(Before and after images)
**********

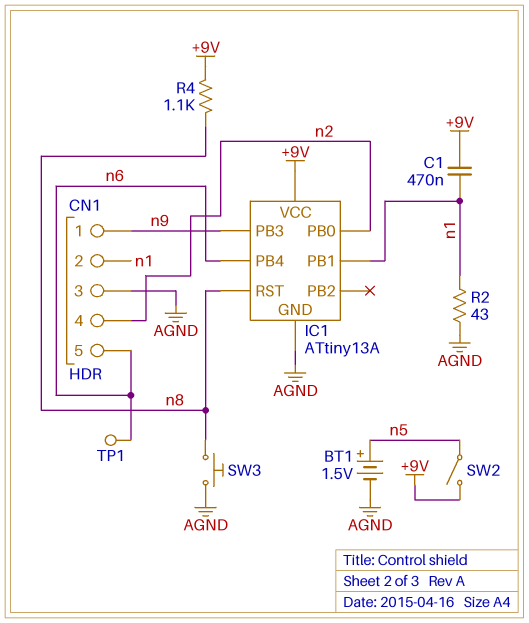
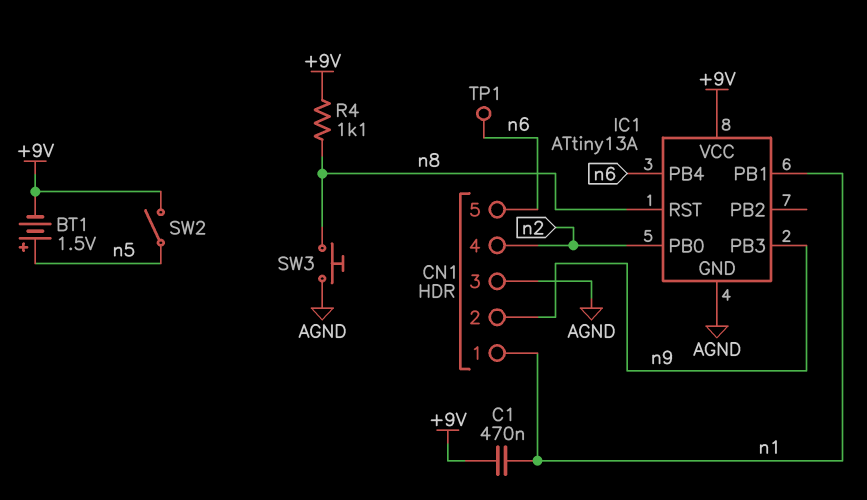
BT1: 1.5V (plus n5, minus AGND) -> 1.5V (plus n5, minus +9V)
CN1 pin 1: n9 -> n1
CN1 pin 2: n1 -> n9
R2: 43 (AGND, n1) -> none

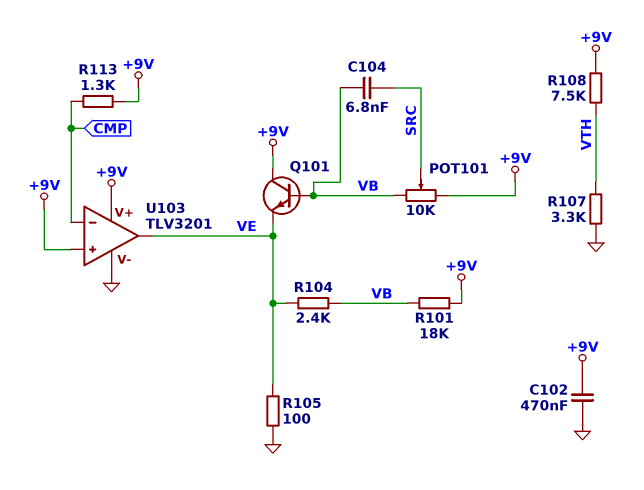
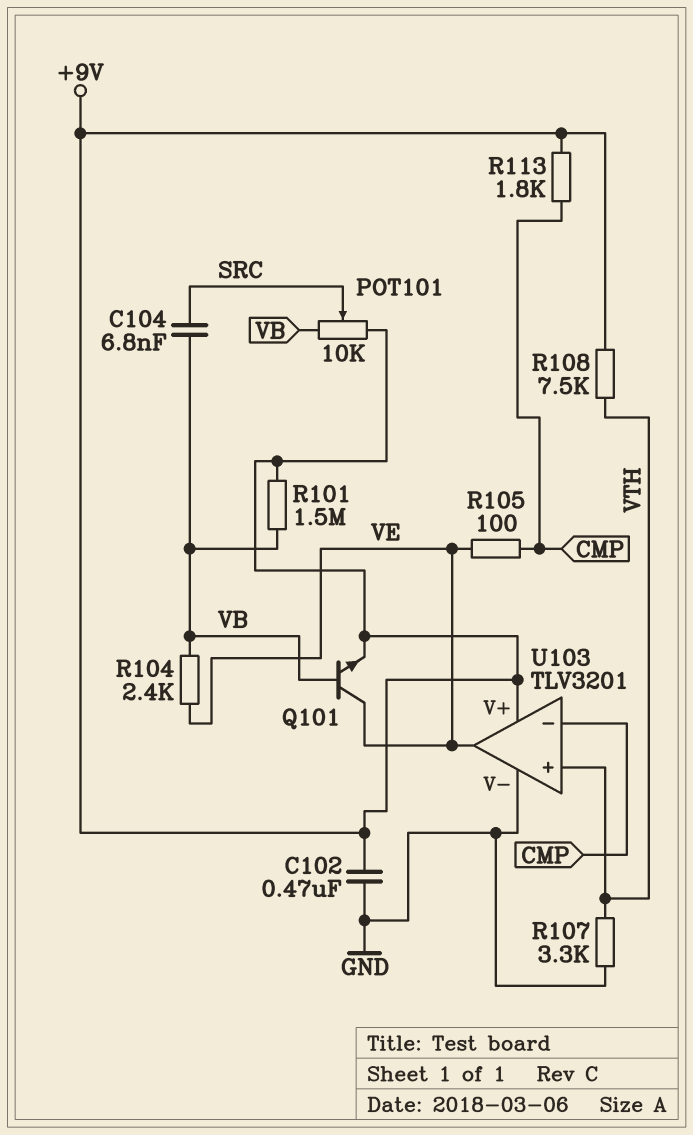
Q101: NPN (B VB, C +9V, E VE) -> NPN (B VB, C VE, E +9V)
R101: 18k (+9V, VB) -> 1.5M (+9V, VB)
R105: 100 (GND, VE) -> 100 (CMP, VE)
R113: 1.3k (+9V, CMP) -> 1.8k (+9V, CMP)
U103 pin in+: +9V -> VTH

**********

» Work task
In the records above, find each line with the word "AGND" and copy it.

» Answer for the task
BT1: 1.5V (plus n5, minus AGND) -> 1.5V (plus n5, minus +9V)
R2: 43 (AGND, n1) -> none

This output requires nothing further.